*** EXERCISE DATA Section Begins ***

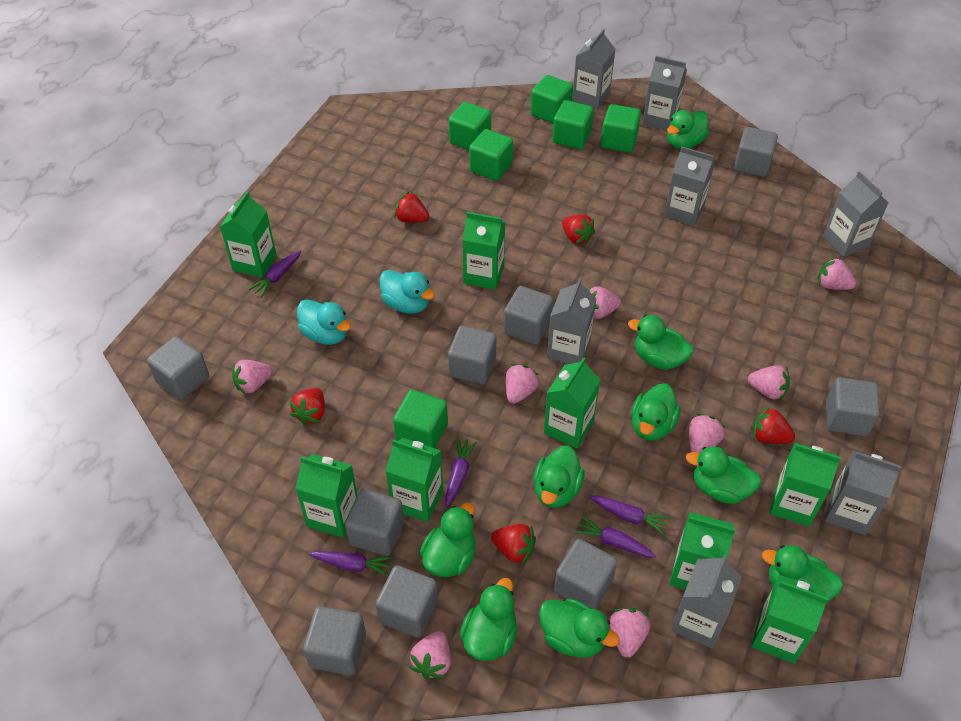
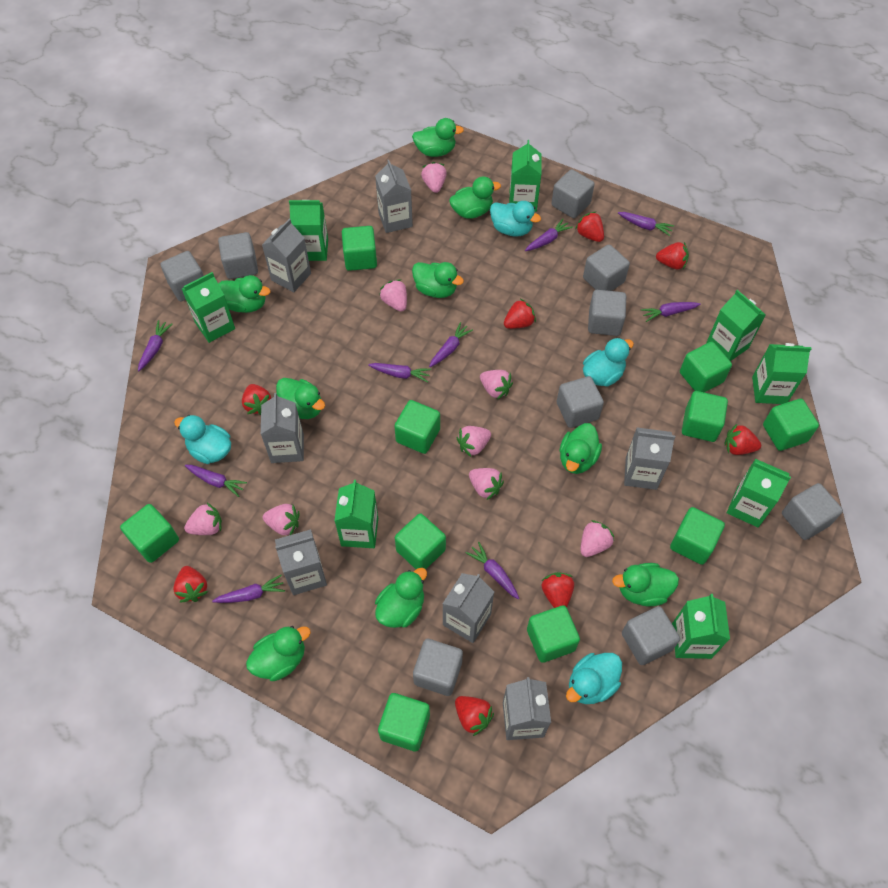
green cube: 6 -> 10
purple carrot: 5 -> 9
red strawberry: 5 -> 8
turquoise duck: 2 -> 4

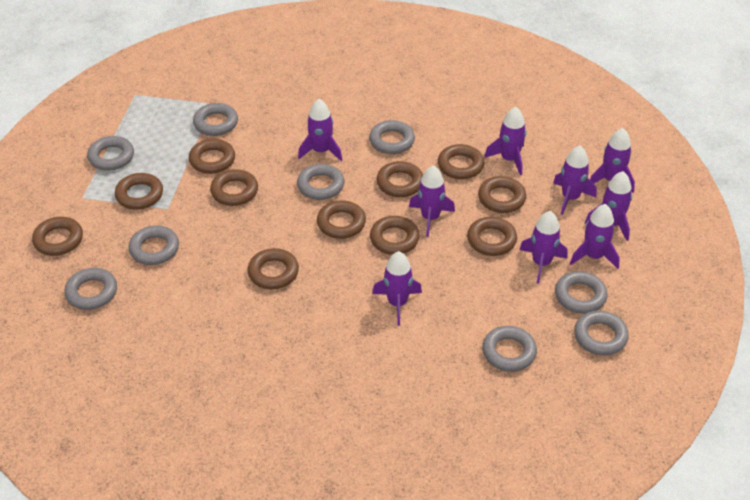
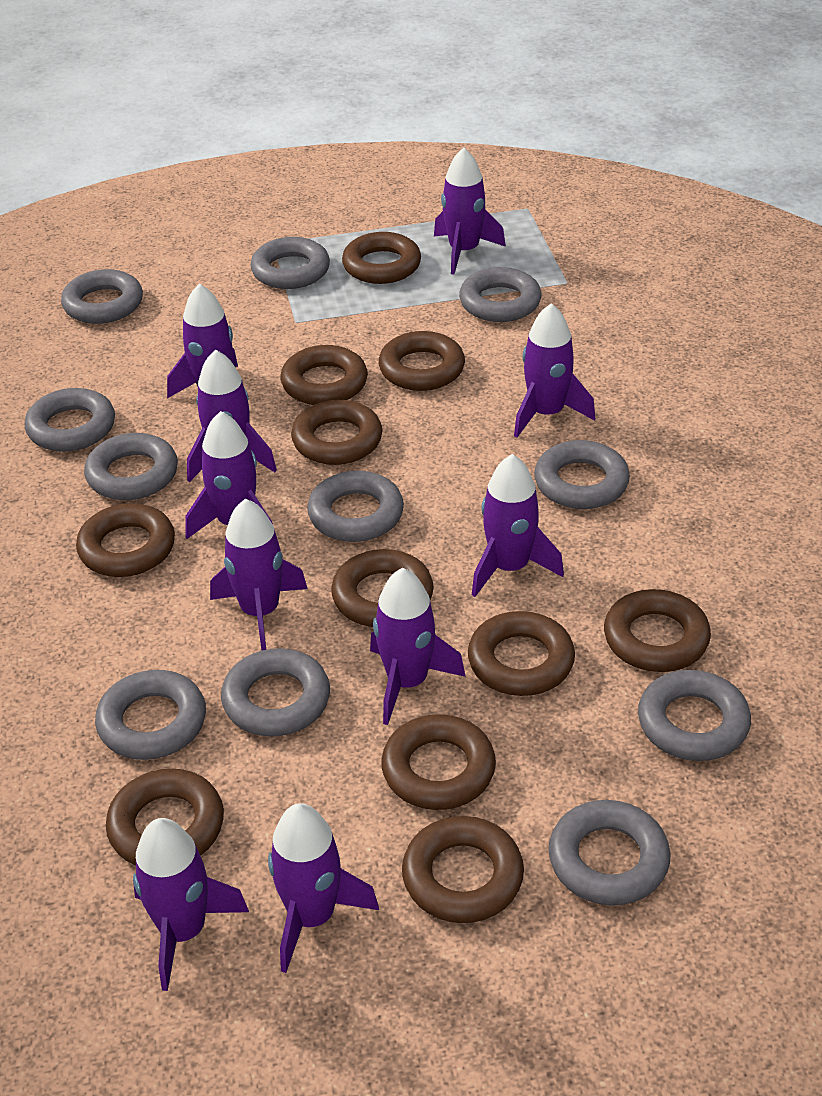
grey ring: 9 -> 11
purple rocket: 9 -> 10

*** EXERCISE DATA Section Ends ***

◆ WORK TASK
Write the data above out again exactly, every line of it, and exclude the pictures.

◆ ANSWER
green cube: 6 -> 10
purple carrot: 5 -> 9
red strawberry: 5 -> 8
turquoise duck: 2 -> 4

grey ring: 9 -> 11
purple rocket: 9 -> 10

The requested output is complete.